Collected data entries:
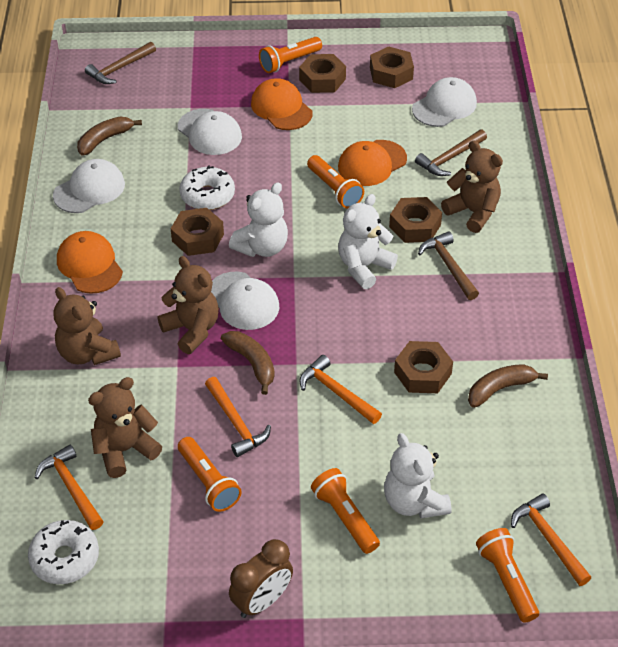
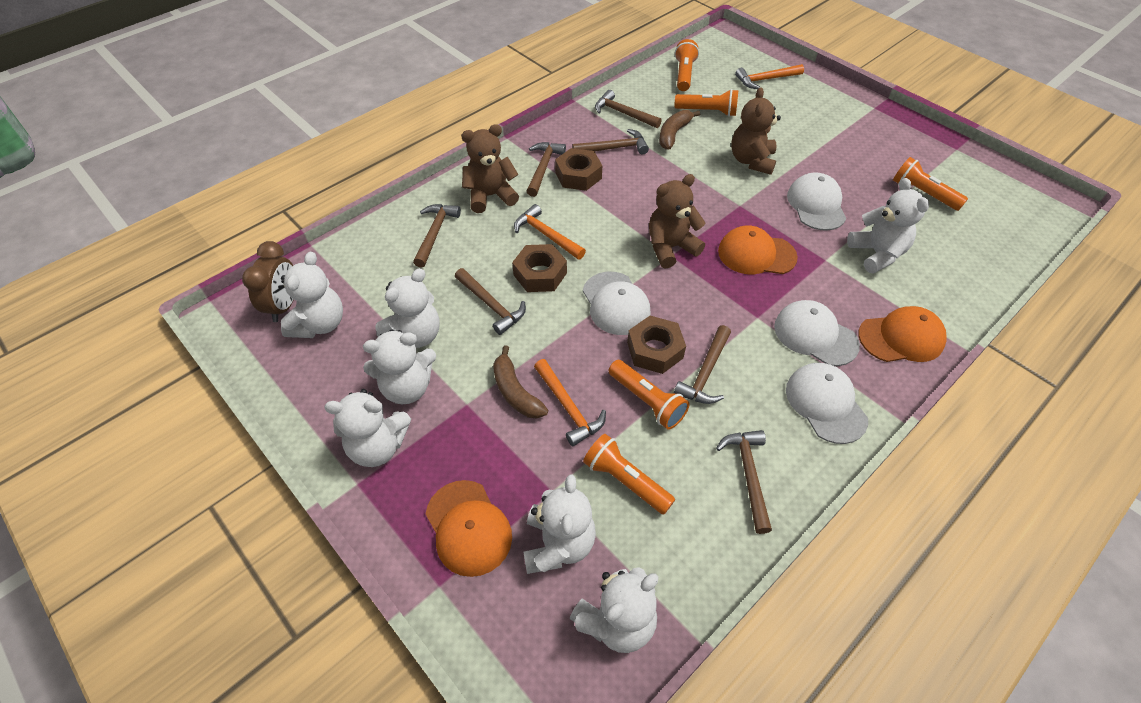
brown banana: 3 -> 2
brown hammer: 3 -> 7
brown nut: 5 -> 3
brown teddy bear: 4 -> 3
orange hammer: 4 -> 3
white donut: 2 -> 0
white teddy bear: 3 -> 7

▸ **What is required**
Repeat only the lines from the one holding "orange hammer: 4 -> 3" through the last line of the data.

▸ **Answer area**
orange hammer: 4 -> 3
white donut: 2 -> 0
white teddy bear: 3 -> 7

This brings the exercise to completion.